Work item
Using the material below, print the line that contains "(618, 324) = (357, 193): turquoise", the line that contains "(324, 218) = (281, 232): none -> orange cone", and every line in between, exactly and nothing else.
#####
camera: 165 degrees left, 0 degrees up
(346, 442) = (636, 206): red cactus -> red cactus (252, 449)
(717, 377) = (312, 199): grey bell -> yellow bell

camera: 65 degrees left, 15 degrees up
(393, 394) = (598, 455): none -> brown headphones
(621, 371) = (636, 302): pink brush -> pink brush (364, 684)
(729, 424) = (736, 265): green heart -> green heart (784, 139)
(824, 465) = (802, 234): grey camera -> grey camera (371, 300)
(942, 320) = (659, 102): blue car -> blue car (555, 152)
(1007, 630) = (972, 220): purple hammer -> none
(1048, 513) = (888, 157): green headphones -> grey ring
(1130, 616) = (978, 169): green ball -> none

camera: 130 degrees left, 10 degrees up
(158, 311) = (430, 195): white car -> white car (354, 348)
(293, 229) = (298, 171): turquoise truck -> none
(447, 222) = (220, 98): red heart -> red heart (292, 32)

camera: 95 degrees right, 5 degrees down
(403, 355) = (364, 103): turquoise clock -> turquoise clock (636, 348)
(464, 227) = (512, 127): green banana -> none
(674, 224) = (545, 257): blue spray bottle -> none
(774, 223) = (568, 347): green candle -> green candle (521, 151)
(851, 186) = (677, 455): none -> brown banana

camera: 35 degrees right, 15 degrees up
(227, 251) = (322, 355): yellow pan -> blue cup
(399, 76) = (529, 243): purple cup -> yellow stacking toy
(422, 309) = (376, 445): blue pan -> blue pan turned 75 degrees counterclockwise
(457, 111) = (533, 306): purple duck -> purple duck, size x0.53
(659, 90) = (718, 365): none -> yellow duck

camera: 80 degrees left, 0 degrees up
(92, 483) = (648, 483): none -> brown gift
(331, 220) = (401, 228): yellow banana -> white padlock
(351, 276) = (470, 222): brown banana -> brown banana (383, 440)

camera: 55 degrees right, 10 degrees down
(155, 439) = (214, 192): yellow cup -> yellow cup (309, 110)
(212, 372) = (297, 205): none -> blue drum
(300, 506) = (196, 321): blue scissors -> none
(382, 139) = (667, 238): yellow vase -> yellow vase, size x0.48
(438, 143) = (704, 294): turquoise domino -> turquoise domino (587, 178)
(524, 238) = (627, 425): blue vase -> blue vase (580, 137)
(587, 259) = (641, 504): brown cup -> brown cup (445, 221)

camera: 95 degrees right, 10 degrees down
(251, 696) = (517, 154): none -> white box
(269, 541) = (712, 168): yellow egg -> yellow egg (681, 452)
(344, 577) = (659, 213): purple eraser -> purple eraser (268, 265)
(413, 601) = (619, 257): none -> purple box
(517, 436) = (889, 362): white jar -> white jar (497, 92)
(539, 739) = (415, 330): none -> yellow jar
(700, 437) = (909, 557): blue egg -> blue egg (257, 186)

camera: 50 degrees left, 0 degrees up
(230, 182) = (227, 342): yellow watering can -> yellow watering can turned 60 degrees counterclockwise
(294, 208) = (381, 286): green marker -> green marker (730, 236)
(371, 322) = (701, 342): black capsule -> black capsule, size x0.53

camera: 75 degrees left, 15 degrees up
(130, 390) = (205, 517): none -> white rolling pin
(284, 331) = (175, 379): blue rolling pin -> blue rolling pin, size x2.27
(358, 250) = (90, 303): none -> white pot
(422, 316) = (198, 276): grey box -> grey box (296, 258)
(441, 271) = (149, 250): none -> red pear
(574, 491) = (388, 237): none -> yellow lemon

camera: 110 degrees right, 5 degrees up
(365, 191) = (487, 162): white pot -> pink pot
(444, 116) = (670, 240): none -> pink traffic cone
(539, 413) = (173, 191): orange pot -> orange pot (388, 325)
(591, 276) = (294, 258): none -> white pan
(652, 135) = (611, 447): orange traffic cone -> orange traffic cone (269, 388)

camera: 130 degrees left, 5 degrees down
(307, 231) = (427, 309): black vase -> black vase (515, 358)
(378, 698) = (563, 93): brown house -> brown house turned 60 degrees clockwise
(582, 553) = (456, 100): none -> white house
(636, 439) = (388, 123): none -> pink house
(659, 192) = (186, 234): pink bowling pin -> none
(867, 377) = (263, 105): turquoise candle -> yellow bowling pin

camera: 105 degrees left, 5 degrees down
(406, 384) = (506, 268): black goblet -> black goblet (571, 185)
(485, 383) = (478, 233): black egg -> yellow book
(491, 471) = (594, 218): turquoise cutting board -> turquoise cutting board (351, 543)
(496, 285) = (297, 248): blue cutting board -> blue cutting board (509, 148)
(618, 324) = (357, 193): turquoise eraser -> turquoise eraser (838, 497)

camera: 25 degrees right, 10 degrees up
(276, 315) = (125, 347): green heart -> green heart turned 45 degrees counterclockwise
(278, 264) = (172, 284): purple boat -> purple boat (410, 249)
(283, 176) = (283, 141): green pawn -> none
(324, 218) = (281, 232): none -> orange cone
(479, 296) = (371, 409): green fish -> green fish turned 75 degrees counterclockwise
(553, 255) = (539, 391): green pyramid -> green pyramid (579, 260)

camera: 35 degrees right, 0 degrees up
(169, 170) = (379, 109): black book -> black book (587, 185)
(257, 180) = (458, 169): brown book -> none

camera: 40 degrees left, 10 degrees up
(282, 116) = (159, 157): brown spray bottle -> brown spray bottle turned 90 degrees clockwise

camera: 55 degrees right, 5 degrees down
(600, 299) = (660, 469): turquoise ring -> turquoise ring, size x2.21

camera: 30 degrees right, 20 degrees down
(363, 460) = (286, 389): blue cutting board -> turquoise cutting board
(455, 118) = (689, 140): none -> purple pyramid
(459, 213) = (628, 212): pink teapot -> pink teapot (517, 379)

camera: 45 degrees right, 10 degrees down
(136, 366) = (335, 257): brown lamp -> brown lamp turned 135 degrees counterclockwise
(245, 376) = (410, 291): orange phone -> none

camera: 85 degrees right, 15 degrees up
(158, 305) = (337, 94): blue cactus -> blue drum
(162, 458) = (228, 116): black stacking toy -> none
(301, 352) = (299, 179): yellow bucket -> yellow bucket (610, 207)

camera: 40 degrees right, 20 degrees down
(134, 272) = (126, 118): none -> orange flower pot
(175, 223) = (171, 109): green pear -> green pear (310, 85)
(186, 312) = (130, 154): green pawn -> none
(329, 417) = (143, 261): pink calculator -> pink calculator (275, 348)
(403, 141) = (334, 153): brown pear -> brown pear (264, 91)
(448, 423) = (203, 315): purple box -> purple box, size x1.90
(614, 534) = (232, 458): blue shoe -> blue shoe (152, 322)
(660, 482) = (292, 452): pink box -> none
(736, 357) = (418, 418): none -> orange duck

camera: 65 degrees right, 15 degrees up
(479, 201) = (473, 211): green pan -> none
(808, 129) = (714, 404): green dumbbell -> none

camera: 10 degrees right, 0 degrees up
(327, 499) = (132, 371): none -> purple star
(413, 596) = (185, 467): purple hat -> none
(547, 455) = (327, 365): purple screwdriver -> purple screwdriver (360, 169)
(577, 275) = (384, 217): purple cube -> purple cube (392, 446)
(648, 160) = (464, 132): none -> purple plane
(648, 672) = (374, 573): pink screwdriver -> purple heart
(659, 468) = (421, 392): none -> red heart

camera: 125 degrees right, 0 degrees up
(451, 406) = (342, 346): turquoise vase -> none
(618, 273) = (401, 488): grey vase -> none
#####
Response to the exercise
(618, 324) = (357, 193): turquoise eraser -> turquoise eraser (838, 497)

camera: 25 degrees right, 10 degrees up
(276, 315) = (125, 347): green heart -> green heart turned 45 degrees counterclockwise
(278, 264) = (172, 284): purple boat -> purple boat (410, 249)
(283, 176) = (283, 141): green pawn -> none
(324, 218) = (281, 232): none -> orange cone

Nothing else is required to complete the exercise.